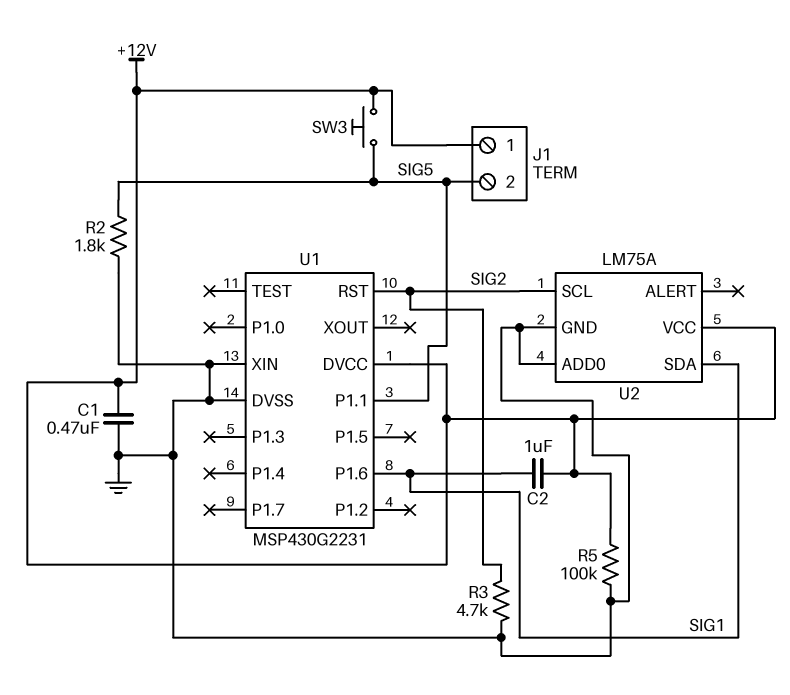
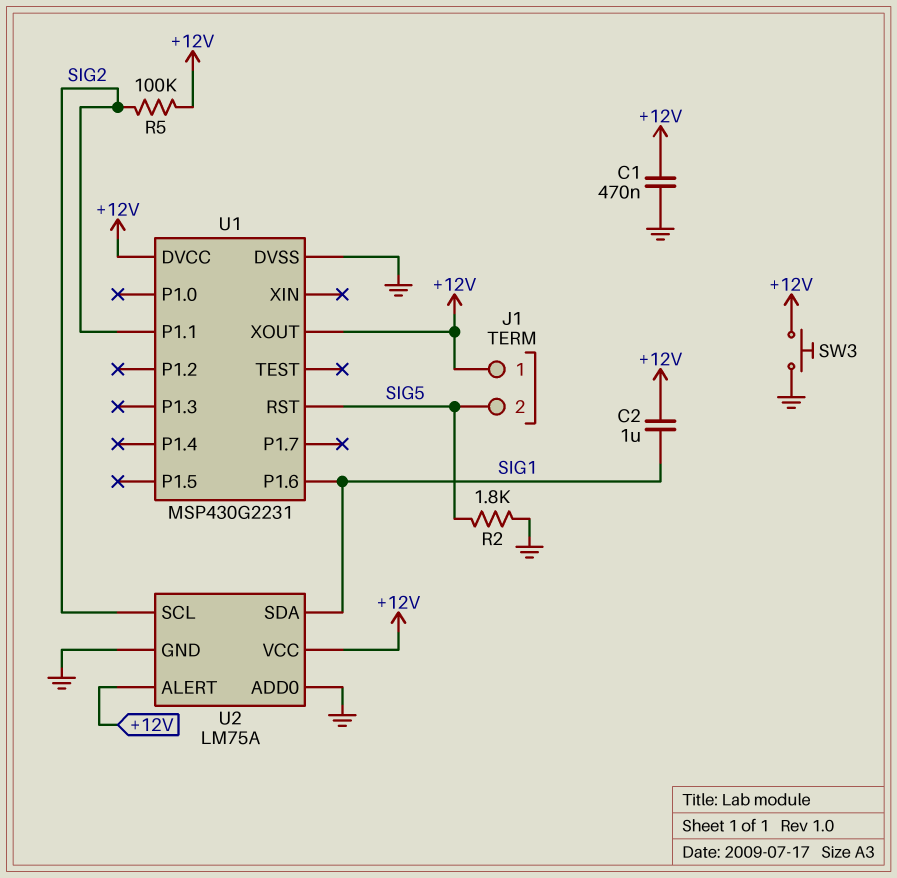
R3: 4.7k (GND, SIG2) -> none
R5: 100k (+12V, GND) -> 100k (+12V, SIG2)
SW3: button (+12V, SIG5) -> button (+12V, GND)
U1 pin P1.1: SIG5 -> SIG2
U1 pin RST: SIG2 -> SIG5
U1 pin XIN: GND -> none
U1 pin XOUT: none -> +12V
U2 pin ALERT: none -> +12V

★ ★ ★

### [Requirement]
When a line in the listing above holds the word "none", copy it.

### [Solution for this exercise]
R3: 4.7k (GND, SIG2) -> none
U1 pin XIN: GND -> none
U1 pin XOUT: none -> +12V
U2 pin ALERT: none -> +12V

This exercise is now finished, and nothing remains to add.